WHAT THIS TASK INVOLVES ▸
Return every line of the listing that contains the string "treble".

GIVEN RECORDS ▸

━━━

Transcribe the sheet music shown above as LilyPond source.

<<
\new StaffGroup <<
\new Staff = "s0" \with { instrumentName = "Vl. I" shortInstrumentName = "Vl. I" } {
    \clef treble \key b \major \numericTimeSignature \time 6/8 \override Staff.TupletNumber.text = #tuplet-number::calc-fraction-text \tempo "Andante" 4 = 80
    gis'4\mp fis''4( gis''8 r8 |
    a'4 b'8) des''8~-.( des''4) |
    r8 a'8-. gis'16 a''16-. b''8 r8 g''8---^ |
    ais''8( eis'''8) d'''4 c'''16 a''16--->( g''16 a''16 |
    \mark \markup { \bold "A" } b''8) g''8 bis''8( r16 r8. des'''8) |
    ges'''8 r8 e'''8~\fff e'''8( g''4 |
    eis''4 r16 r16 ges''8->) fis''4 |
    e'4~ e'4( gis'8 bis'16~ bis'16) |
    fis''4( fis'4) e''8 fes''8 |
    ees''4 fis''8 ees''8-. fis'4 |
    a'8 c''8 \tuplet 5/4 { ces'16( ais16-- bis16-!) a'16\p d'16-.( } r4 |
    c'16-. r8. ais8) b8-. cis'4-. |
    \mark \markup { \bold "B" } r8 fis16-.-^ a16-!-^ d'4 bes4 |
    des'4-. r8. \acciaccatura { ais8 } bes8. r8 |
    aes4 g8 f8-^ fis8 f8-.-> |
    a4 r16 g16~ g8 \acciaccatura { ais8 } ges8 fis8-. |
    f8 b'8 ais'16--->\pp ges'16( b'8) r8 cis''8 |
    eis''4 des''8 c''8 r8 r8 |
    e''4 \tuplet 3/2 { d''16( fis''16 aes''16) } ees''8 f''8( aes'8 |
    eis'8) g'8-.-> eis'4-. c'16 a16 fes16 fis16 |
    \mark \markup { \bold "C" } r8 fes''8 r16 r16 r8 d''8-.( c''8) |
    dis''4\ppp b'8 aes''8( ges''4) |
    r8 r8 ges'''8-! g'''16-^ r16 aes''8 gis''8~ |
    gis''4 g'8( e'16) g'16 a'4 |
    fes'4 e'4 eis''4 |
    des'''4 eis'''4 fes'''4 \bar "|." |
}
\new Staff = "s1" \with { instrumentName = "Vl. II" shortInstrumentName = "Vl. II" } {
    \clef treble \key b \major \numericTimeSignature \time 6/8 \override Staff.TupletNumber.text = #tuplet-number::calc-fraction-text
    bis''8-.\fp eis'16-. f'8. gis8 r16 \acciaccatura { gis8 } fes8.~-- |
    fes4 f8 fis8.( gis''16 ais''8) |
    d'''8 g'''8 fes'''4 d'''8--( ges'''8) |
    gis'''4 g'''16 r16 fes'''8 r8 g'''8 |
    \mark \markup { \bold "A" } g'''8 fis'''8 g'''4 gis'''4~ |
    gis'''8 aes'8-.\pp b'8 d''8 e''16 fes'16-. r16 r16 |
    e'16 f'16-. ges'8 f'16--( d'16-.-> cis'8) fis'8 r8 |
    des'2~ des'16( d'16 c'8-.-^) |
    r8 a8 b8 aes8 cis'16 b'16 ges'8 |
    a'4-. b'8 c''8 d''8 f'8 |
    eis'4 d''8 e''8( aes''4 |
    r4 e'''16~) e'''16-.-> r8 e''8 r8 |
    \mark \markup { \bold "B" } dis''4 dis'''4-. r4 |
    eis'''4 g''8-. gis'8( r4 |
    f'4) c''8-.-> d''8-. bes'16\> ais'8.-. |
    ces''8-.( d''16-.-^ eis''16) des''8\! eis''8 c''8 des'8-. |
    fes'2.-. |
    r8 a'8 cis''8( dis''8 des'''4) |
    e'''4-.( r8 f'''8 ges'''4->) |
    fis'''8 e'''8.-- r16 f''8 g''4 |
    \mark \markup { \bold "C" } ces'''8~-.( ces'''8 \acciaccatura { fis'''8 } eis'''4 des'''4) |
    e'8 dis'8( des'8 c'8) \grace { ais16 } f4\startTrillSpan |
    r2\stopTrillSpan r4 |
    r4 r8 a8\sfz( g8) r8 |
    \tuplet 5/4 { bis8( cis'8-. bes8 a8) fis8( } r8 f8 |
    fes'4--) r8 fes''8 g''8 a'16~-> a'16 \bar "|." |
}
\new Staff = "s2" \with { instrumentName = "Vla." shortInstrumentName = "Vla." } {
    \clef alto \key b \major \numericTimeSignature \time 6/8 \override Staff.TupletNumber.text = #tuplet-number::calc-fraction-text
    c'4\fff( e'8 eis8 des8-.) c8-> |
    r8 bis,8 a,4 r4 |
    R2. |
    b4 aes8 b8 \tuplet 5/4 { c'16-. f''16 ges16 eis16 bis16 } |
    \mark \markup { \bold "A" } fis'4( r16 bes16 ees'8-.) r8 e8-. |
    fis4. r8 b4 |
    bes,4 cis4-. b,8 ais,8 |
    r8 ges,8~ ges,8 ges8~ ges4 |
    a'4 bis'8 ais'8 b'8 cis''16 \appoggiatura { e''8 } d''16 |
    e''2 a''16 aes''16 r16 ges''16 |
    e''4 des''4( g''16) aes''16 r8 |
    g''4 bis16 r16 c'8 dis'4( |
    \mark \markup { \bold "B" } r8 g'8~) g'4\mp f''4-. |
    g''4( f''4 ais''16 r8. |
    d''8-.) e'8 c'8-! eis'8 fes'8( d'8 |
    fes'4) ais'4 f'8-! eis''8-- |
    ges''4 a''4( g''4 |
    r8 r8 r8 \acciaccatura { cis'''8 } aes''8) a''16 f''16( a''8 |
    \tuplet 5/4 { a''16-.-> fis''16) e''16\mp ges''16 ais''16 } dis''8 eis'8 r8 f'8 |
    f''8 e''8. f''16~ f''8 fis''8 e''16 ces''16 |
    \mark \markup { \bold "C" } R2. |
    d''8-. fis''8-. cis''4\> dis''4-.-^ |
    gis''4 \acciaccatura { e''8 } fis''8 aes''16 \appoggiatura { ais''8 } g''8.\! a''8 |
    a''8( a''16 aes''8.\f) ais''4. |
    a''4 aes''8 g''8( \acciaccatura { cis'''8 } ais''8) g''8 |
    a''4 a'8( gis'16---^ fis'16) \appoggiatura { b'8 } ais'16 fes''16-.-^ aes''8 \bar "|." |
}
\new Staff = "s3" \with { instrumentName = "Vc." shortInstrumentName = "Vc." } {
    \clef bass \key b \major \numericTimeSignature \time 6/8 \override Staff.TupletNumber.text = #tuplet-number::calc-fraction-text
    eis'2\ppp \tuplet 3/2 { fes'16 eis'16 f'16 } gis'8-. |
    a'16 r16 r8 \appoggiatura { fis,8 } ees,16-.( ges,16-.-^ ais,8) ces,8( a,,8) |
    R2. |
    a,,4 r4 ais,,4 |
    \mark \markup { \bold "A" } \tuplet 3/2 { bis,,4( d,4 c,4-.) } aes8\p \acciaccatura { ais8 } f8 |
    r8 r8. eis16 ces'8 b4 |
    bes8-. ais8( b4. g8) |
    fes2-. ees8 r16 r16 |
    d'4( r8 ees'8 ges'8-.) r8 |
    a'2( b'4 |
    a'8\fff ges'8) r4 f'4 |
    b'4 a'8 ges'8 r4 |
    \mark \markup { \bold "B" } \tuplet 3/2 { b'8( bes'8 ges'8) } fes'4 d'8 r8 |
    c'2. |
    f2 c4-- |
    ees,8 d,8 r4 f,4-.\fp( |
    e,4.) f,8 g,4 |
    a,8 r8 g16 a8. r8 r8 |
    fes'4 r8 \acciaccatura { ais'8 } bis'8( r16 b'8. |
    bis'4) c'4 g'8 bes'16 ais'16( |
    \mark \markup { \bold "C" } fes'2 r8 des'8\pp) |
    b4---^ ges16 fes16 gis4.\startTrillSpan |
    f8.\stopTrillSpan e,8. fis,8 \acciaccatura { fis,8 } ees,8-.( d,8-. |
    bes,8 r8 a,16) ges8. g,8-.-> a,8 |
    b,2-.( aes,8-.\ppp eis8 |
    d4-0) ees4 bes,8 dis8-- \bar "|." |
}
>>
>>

━━━

REPLY TO THE TASK ▸
    \clef treble \key b \major \numericTimeSignature \time 6/8 \override Staff.TupletNumber.text = #tuplet-number::calc-fraction-text \tempo "Andante" 4 = 80
    \clef treble \key b \major \numericTimeSignature \time 6/8 \override Staff.TupletNumber.text = #tuplet-number::calc-fraction-text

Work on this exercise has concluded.